(Beginning of Records for processing)

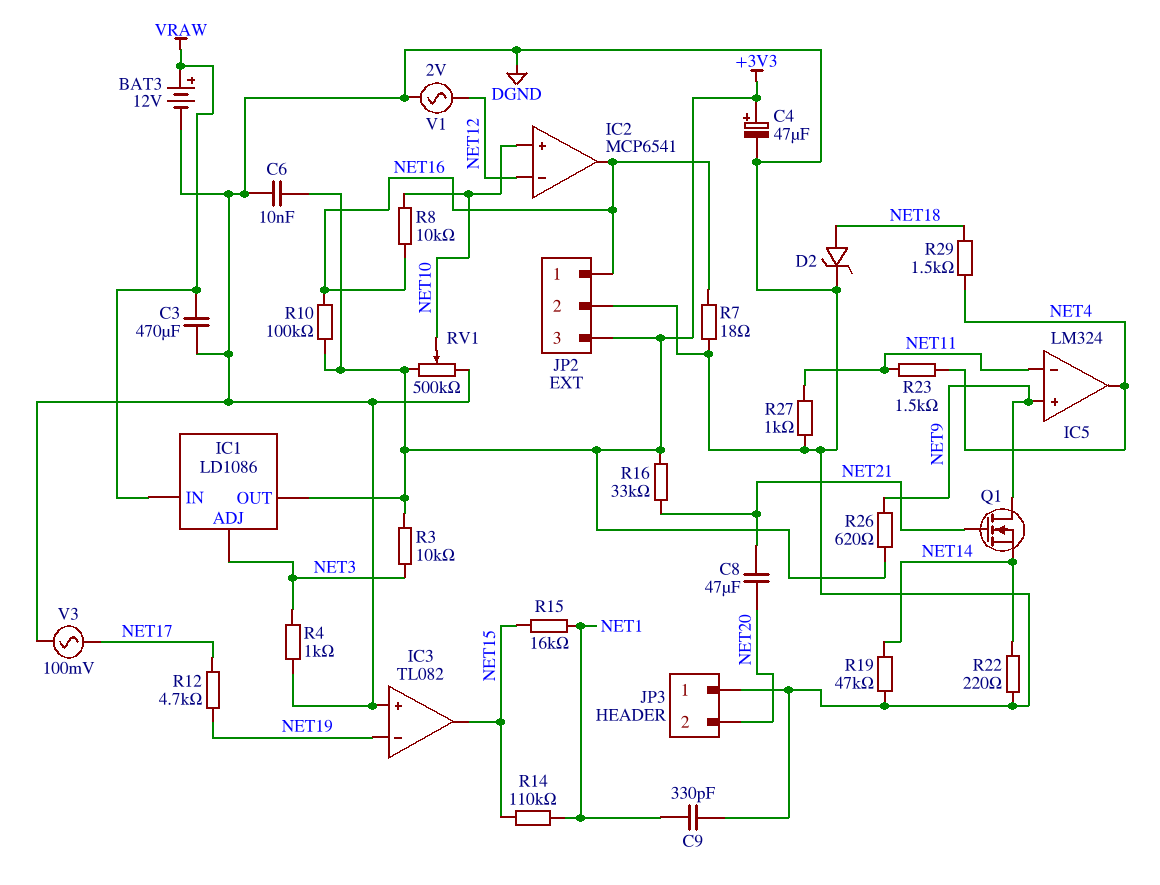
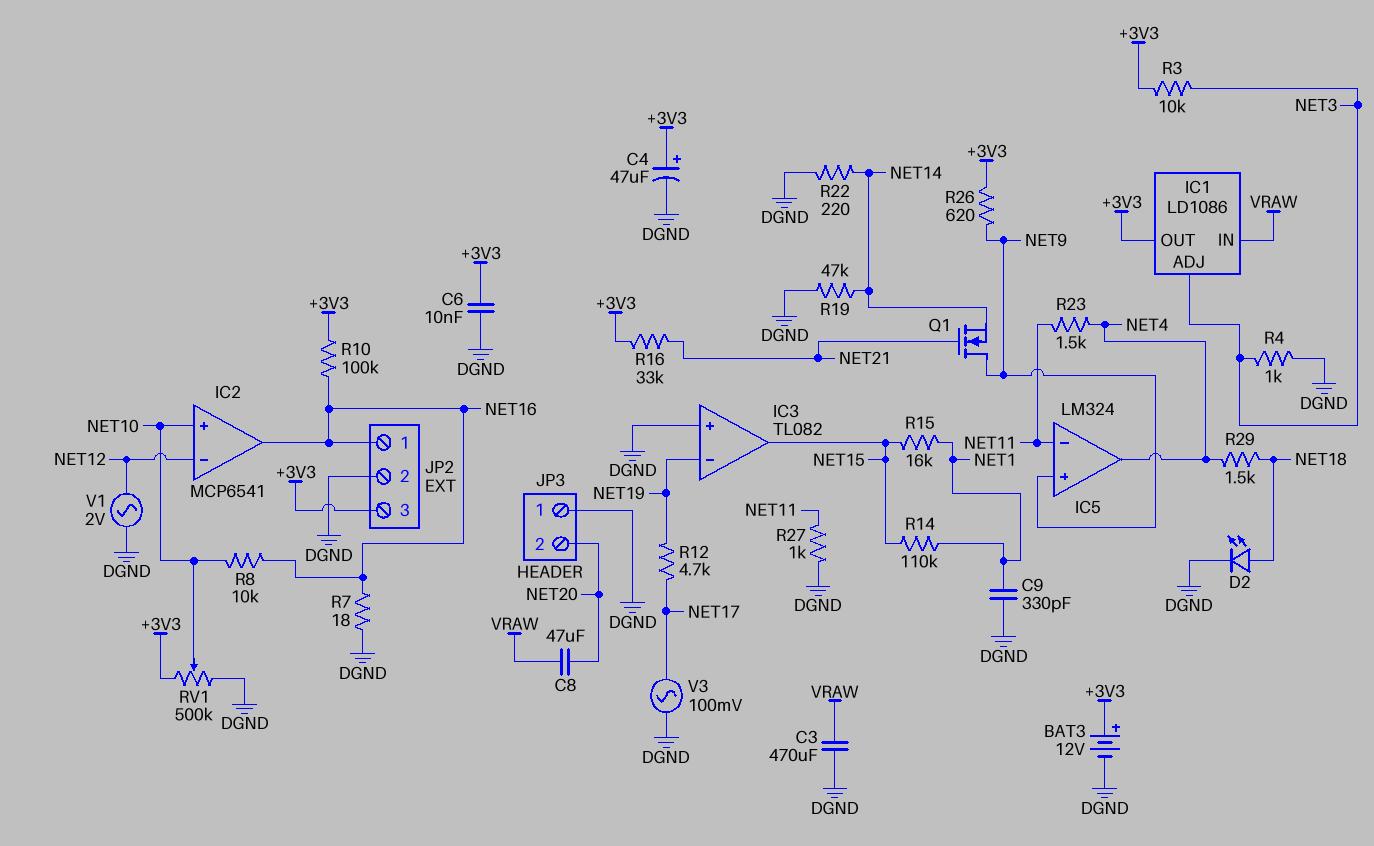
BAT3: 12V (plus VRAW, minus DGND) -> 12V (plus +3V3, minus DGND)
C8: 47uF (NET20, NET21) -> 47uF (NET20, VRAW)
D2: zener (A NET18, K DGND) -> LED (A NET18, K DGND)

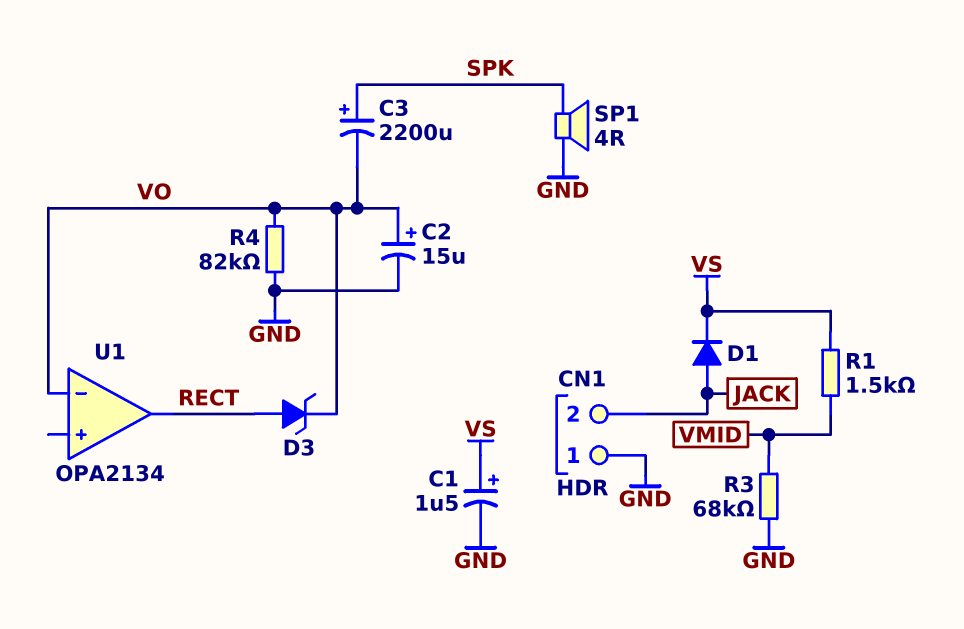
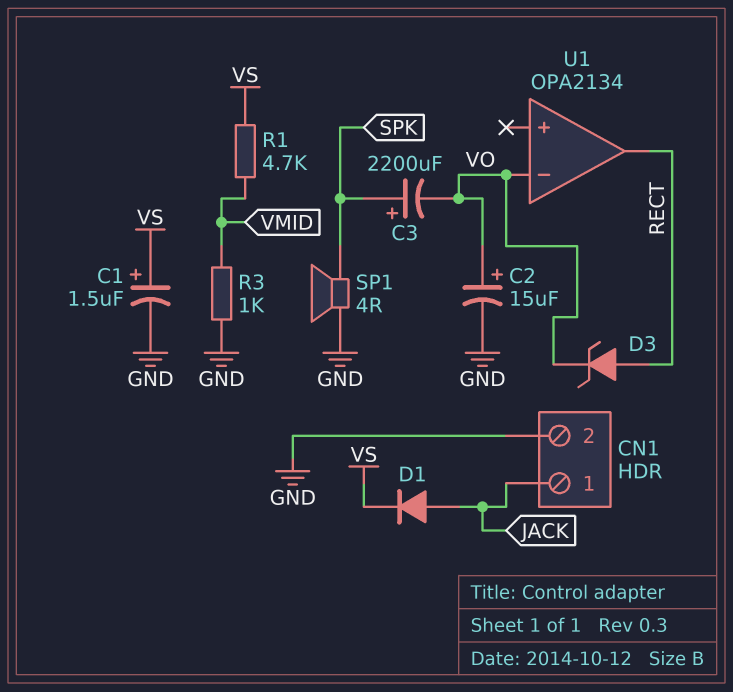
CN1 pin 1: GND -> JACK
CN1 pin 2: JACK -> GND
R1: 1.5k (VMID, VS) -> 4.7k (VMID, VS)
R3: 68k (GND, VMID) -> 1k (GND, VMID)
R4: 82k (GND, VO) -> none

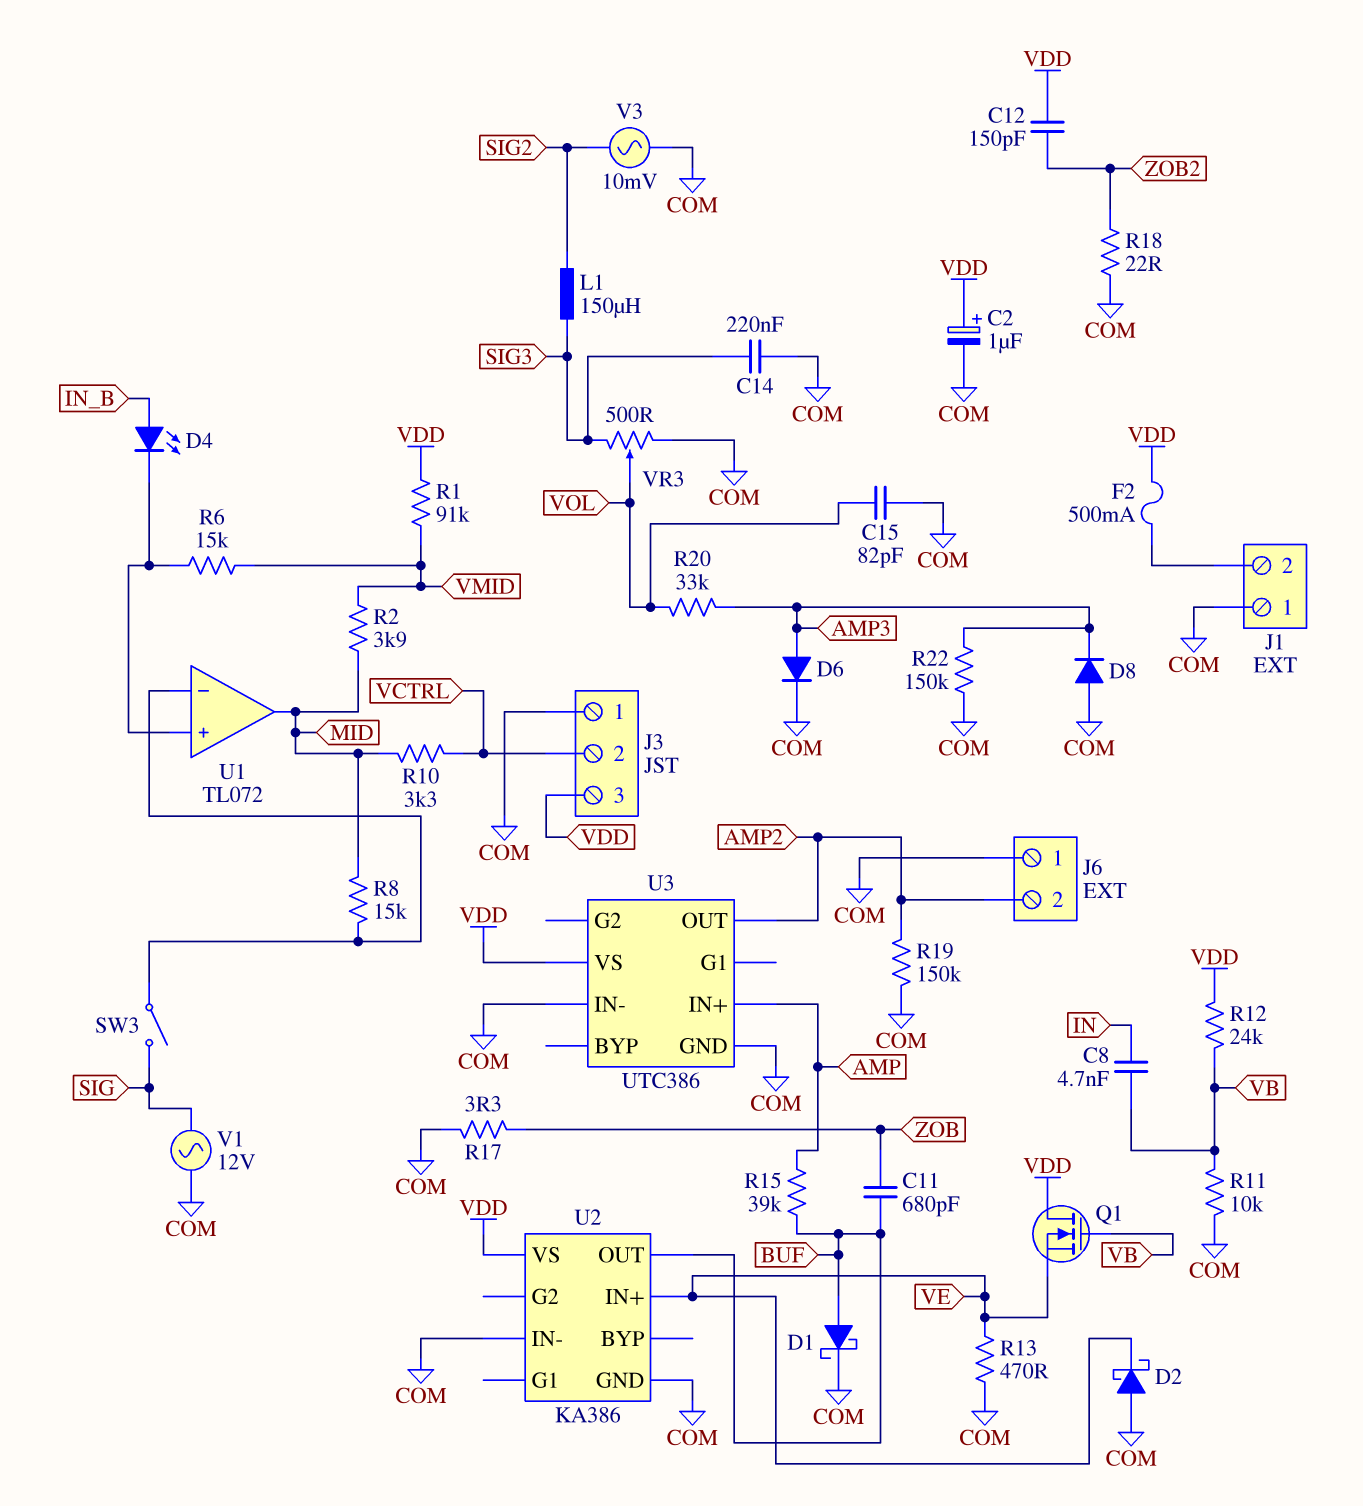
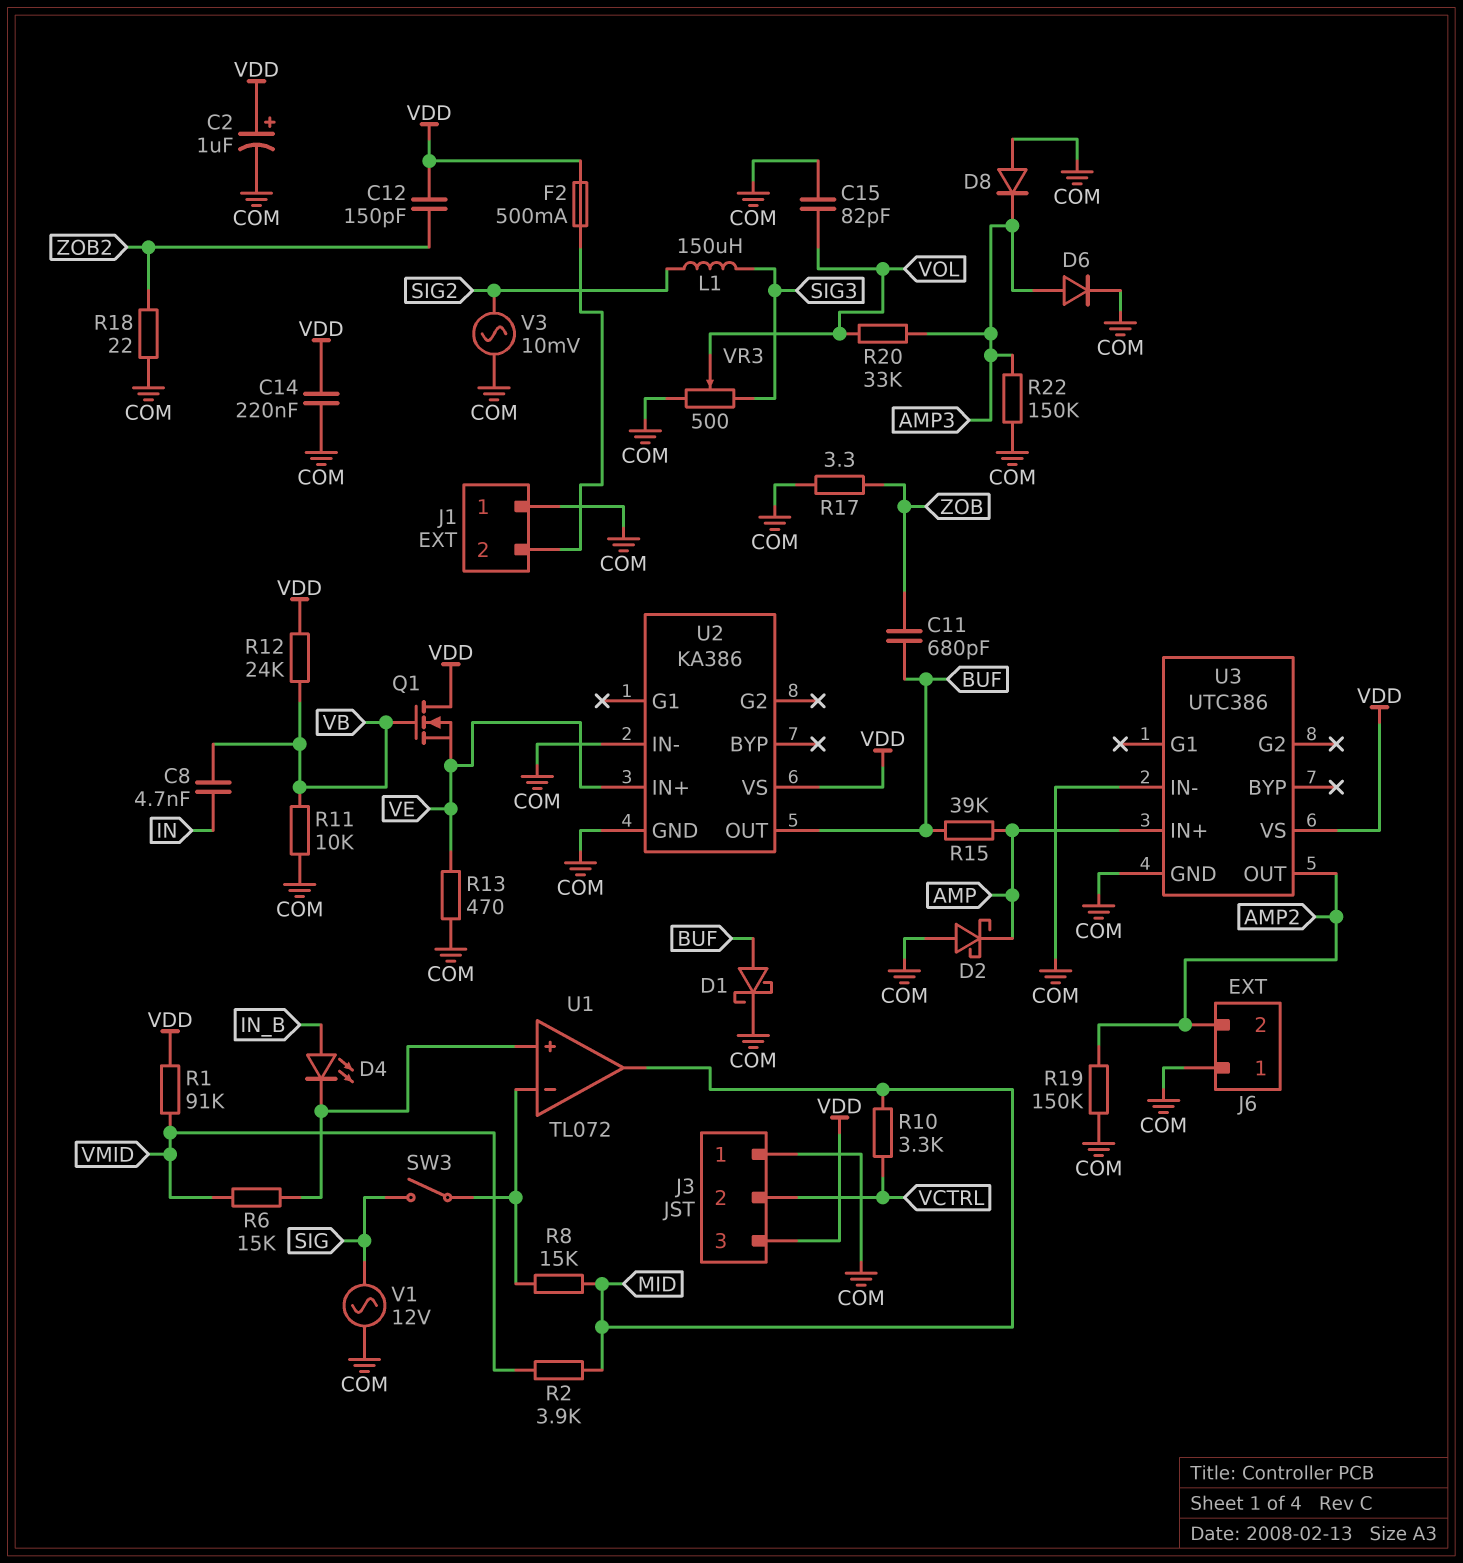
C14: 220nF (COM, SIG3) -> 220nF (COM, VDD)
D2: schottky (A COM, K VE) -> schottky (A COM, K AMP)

(End of Records for processing)

-- What you need to do --
From the line containing "C8: 47uF (NET20, NET21) -> 47uF (NET20, VRAW)" down to the final line of the material above, reproduce each line exactly and include no images.

-- Written reply --
C8: 47uF (NET20, NET21) -> 47uF (NET20, VRAW)
D2: zener (A NET18, K DGND) -> LED (A NET18, K DGND)

CN1 pin 1: GND -> JACK
CN1 pin 2: JACK -> GND
R1: 1.5k (VMID, VS) -> 4.7k (VMID, VS)
R3: 68k (GND, VMID) -> 1k (GND, VMID)
R4: 82k (GND, VO) -> none

C14: 220nF (COM, SIG3) -> 220nF (COM, VDD)
D2: schottky (A COM, K VE) -> schottky (A COM, K AMP)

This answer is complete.